Your objective
Among the lines below, how many carry the string "corazón"? Reply with a number and nothing else.

*** Opening Data excerpts ***

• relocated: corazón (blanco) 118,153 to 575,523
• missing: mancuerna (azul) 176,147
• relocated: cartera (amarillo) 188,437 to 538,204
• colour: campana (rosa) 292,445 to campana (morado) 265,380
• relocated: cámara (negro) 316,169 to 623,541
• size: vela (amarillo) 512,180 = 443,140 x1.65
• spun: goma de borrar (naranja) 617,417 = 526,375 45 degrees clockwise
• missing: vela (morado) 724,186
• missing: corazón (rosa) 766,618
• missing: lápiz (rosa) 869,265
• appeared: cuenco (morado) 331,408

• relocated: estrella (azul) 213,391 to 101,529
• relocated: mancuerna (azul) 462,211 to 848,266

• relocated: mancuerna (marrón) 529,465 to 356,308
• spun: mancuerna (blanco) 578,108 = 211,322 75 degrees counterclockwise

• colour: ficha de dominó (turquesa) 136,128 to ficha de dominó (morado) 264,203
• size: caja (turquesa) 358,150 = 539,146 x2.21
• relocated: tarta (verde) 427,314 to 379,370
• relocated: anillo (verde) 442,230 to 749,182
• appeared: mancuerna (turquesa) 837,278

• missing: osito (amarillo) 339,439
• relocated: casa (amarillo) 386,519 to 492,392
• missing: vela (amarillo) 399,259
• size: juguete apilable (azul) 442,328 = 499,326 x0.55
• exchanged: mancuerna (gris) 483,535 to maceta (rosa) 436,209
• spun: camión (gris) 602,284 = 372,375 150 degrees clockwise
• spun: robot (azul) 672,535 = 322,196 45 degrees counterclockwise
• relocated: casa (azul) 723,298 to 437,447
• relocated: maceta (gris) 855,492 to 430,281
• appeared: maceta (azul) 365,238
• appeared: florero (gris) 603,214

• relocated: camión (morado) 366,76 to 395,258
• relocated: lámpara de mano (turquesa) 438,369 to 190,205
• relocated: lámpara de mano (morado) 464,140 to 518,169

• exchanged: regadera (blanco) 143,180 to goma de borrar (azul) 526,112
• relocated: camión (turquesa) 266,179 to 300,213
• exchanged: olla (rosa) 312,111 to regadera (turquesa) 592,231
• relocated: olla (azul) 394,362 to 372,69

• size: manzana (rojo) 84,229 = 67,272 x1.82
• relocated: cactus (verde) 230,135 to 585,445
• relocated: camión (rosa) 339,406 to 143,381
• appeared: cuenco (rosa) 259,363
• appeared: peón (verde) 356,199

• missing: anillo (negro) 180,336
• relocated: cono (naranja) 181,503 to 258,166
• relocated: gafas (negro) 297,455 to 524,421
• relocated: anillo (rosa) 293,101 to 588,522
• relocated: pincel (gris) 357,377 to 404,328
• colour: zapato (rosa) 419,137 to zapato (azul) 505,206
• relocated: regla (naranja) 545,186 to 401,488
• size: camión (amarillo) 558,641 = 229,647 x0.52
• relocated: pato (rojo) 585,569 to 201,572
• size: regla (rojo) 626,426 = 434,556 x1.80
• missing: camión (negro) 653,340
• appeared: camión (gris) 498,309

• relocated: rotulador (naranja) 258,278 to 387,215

*** Closing Data excerpts ***

Written response
2